### WHAT IS BEING ASKED
Each line from the one containing "(362, 465) = (238, 194): white" through the last line of the data below is to be written out verbatim, and nothing more.

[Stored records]
+ + + + + + +

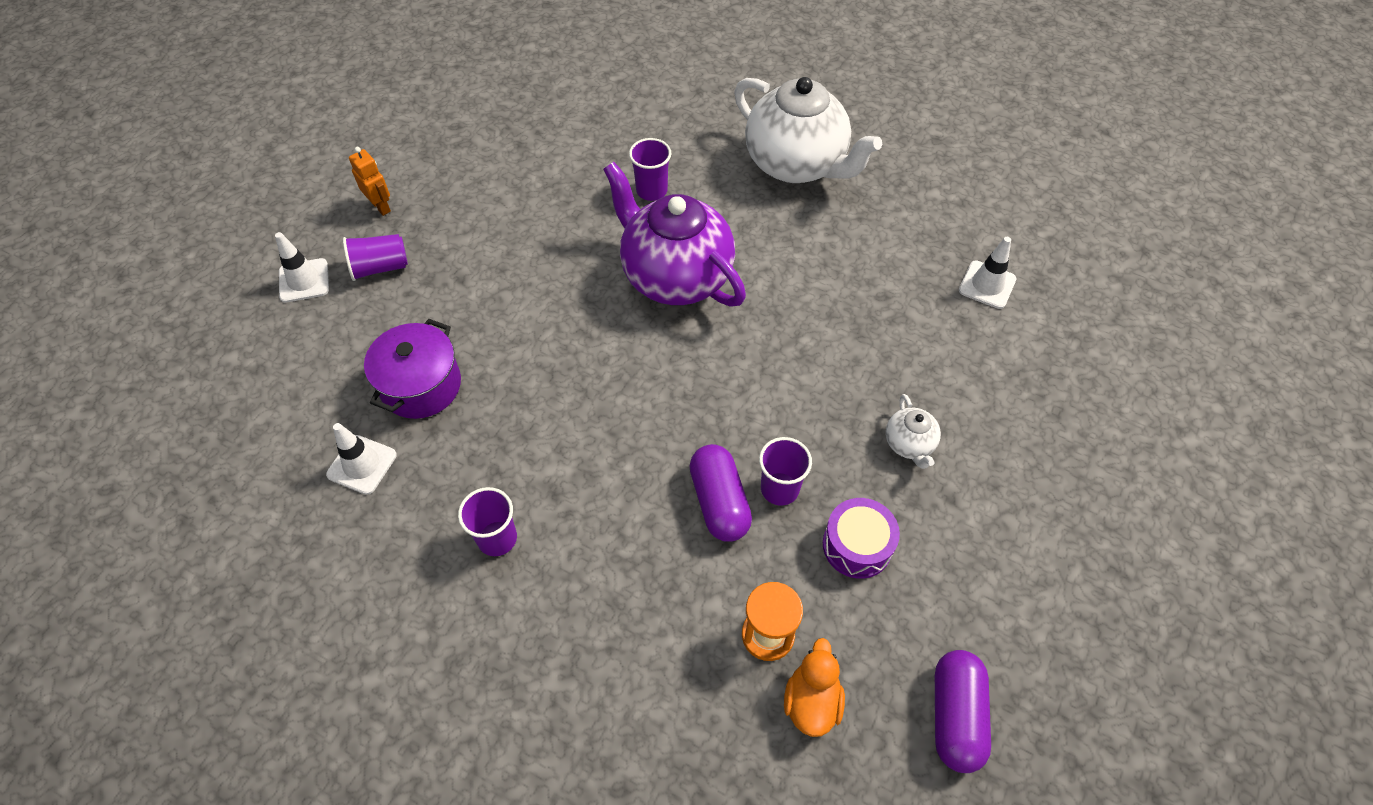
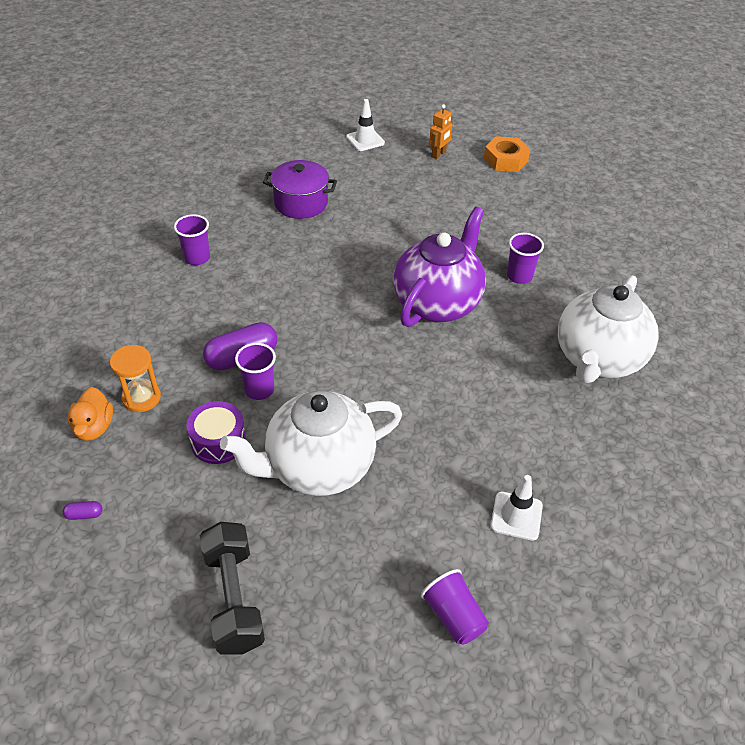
camera: 75 degrees right, 10 degrees down
(362, 465) = (238, 194): white traffic cone -> none
(380, 267) = (387, 166): purple cup -> purple cup (453, 616)
(426, 143) = (505, 159): none -> orange nut
(811, 701) = (94, 427): orange duck -> orange duck turned 90 degrees clockwise
(909, 444) = (318, 467): white teapot -> white teapot, size x2.35
(955, 715) = (84, 514): purple capsule -> purple capsule, size x0.42
(1075, 552) = (234, 598): none -> black dumbbell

+ + + + + + +

### OUTPUT
(362, 465) = (238, 194): white traffic cone -> none
(380, 267) = (387, 166): purple cup -> purple cup (453, 616)
(426, 143) = (505, 159): none -> orange nut
(811, 701) = (94, 427): orange duck -> orange duck turned 90 degrees clockwise
(909, 444) = (318, 467): white teapot -> white teapot, size x2.35
(955, 715) = (84, 514): purple capsule -> purple capsule, size x0.42
(1075, 552) = (234, 598): none -> black dumbbell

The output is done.